(Records supplied Opens)

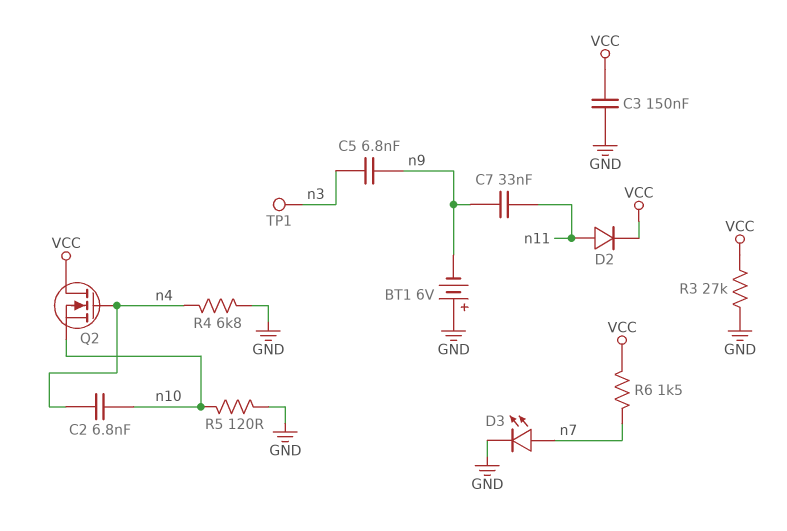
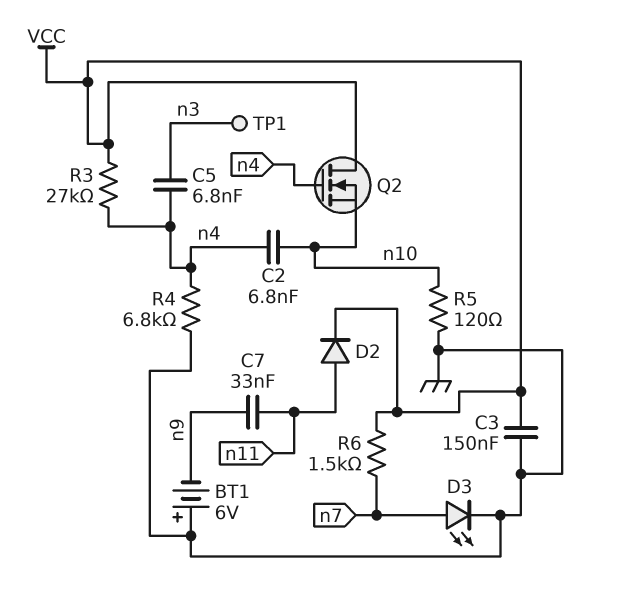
C5: 6.8nF (n3, n9) -> 6.8nF (n3, n4)
R3: 27k (GND, VCC) -> 27k (VCC, n4)

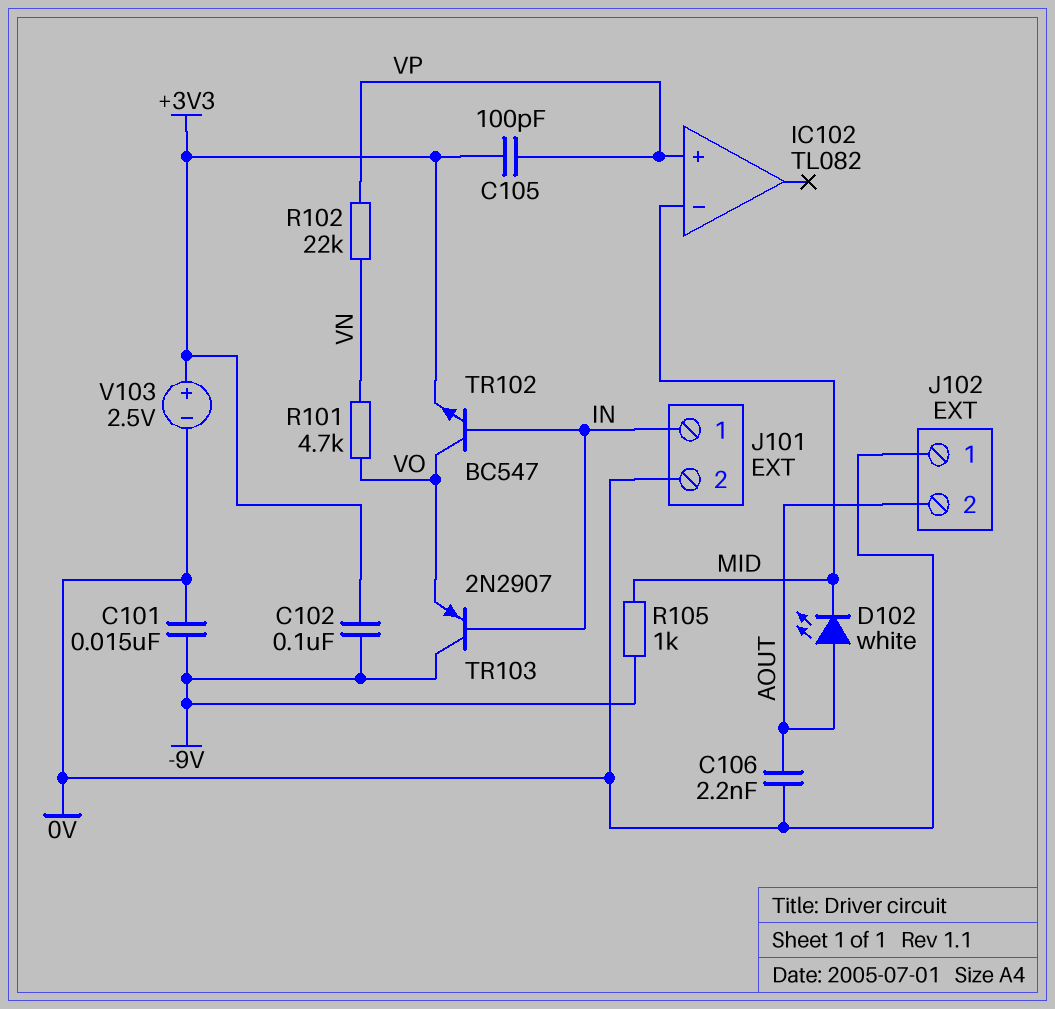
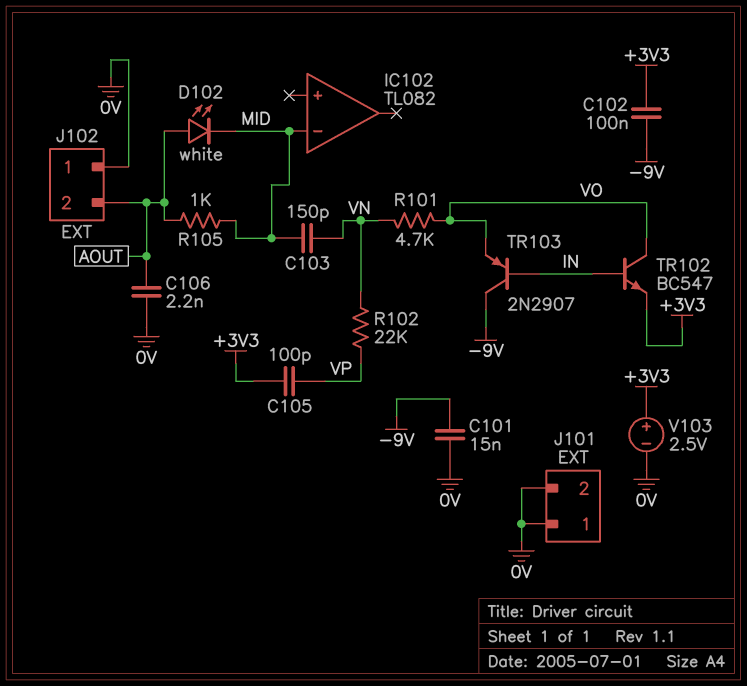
C103: none -> 150pF (MID, VN)
IC102 pin in+: VP -> none
J101 pin 1: IN -> 0V
R105: 1k (-9V, MID) -> 1k (AOUT, MID)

(Records supplied Closes)

**Problem requirements**. Output only the lines from the one that contains "IC102 pin in+: VP -> none" through the last line of the data above, each restated exactly.

**Reply**.
IC102 pin in+: VP -> none
J101 pin 1: IN -> 0V
R105: 1k (-9V, MID) -> 1k (AOUT, MID)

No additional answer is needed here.